Exercise:
Return each entry word for word. Leave the images out.

Records from a dataset:
----------

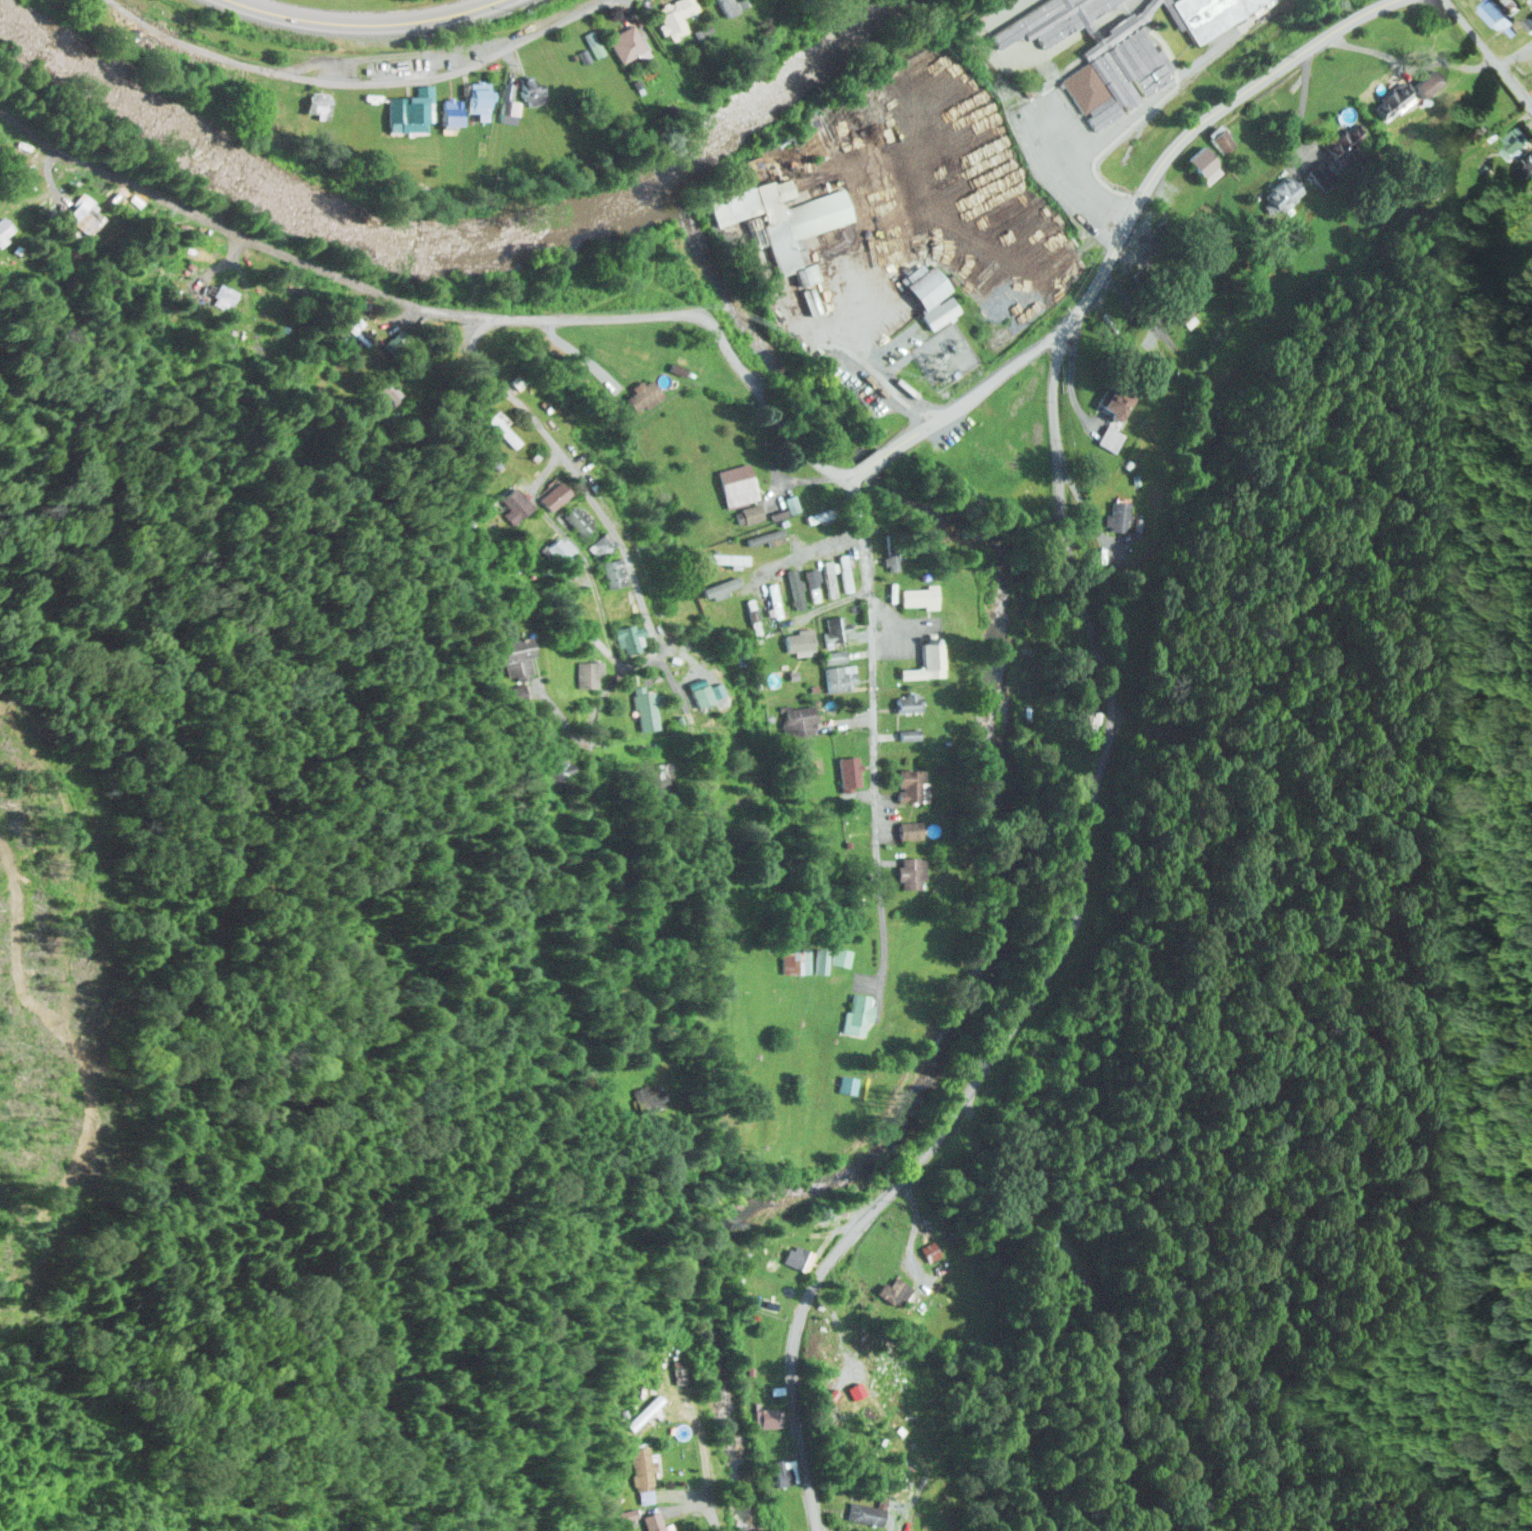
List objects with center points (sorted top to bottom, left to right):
building: (727, 6)
building: (1213, 13)
building: (1494, 14)
road: (373, 15)
building: (675, 15)
road: (270, 41)
building: (593, 42)
building: (625, 43)
road: (491, 50)
road: (1515, 53)
road: (236, 55)
road: (1492, 56)
building: (1427, 83)
building: (532, 88)
building: (1398, 94)
building: (477, 98)
building: (293, 107)
building: (411, 109)
building: (510, 110)
building: (451, 111)
road: (1197, 129)
building: (1223, 139)
building: (1347, 143)
building: (1513, 143)
building: (1205, 164)
building: (1323, 173)
building: (1281, 193)
building: (784, 222)
river: (460, 252)
building: (930, 294)
road: (1140, 302)
road: (440, 307)
building: (1185, 307)
building: (634, 347)
road: (858, 356)
building: (1025, 391)
building: (641, 394)
road: (961, 406)
building: (507, 430)
building: (1111, 436)
building: (736, 484)
road: (593, 492)
building: (554, 495)
building: (518, 499)
building: (791, 502)
building: (751, 512)
building: (778, 512)
building: (1119, 515)
building: (819, 516)
building: (579, 518)
building: (536, 528)
building: (765, 536)
building: (601, 544)
road: (814, 549)
building: (559, 550)
building: (726, 558)
building: (614, 572)
building: (830, 577)
road: (591, 578)
building: (813, 583)
building: (722, 587)
building: (796, 587)
building: (918, 596)
building: (775, 599)
road: (835, 603)
building: (618, 606)
building: (588, 607)
building: (753, 615)
building: (837, 629)
building: (630, 636)
building: (799, 641)
building: (835, 655)
building: (927, 662)
building: (586, 672)
building: (841, 677)
building: (700, 694)
building: (908, 701)
building: (646, 707)
building: (798, 717)
road: (874, 719)
building: (908, 733)
building: (849, 772)
building: (911, 785)
building: (909, 829)
building: (912, 871)
building: (842, 956)
building: (821, 959)
building: (796, 960)
road: (1054, 960)
building: (859, 1012)
building: (847, 1083)
building: (931, 1250)
building: (798, 1255)
building: (897, 1289)
building: (681, 1373)
building: (767, 1415)
building: (784, 1470)
building: (868, 1513)
building: (656, 1522)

----------

Response area:
List objects with center points (sorted top to bottom, left to right):
building: (727, 6)
building: (1213, 13)
building: (1494, 14)
road: (373, 15)
building: (675, 15)
road: (270, 41)
building: (593, 42)
building: (625, 43)
road: (491, 50)
road: (1515, 53)
road: (236, 55)
road: (1492, 56)
building: (1427, 83)
building: (532, 88)
building: (1398, 94)
building: (477, 98)
building: (293, 107)
building: (411, 109)
building: (510, 110)
building: (451, 111)
road: (1197, 129)
building: (1223, 139)
building: (1347, 143)
building: (1513, 143)
building: (1205, 164)
building: (1323, 173)
building: (1281, 193)
building: (784, 222)
river: (460, 252)
building: (930, 294)
road: (1140, 302)
road: (440, 307)
building: (1185, 307)
building: (634, 347)
road: (858, 356)
building: (1025, 391)
building: (641, 394)
road: (961, 406)
building: (507, 430)
building: (1111, 436)
building: (736, 484)
road: (593, 492)
building: (554, 495)
building: (518, 499)
building: (791, 502)
building: (751, 512)
building: (778, 512)
building: (1119, 515)
building: (819, 516)
building: (579, 518)
building: (536, 528)
building: (765, 536)
building: (601, 544)
road: (814, 549)
building: (559, 550)
building: (726, 558)
building: (614, 572)
building: (830, 577)
road: (591, 578)
building: (813, 583)
building: (722, 587)
building: (796, 587)
building: (918, 596)
building: (775, 599)
road: (835, 603)
building: (618, 606)
building: (588, 607)
building: (753, 615)
building: (837, 629)
building: (630, 636)
building: (799, 641)
building: (835, 655)
building: (927, 662)
building: (586, 672)
building: (841, 677)
building: (700, 694)
building: (908, 701)
building: (646, 707)
building: (798, 717)
road: (874, 719)
building: (908, 733)
building: (849, 772)
building: (911, 785)
building: (909, 829)
building: (912, 871)
building: (842, 956)
building: (821, 959)
building: (796, 960)
road: (1054, 960)
building: (859, 1012)
building: (847, 1083)
building: (931, 1250)
building: (798, 1255)
building: (897, 1289)
building: (681, 1373)
building: (767, 1415)
building: (784, 1470)
building: (868, 1513)
building: (656, 1522)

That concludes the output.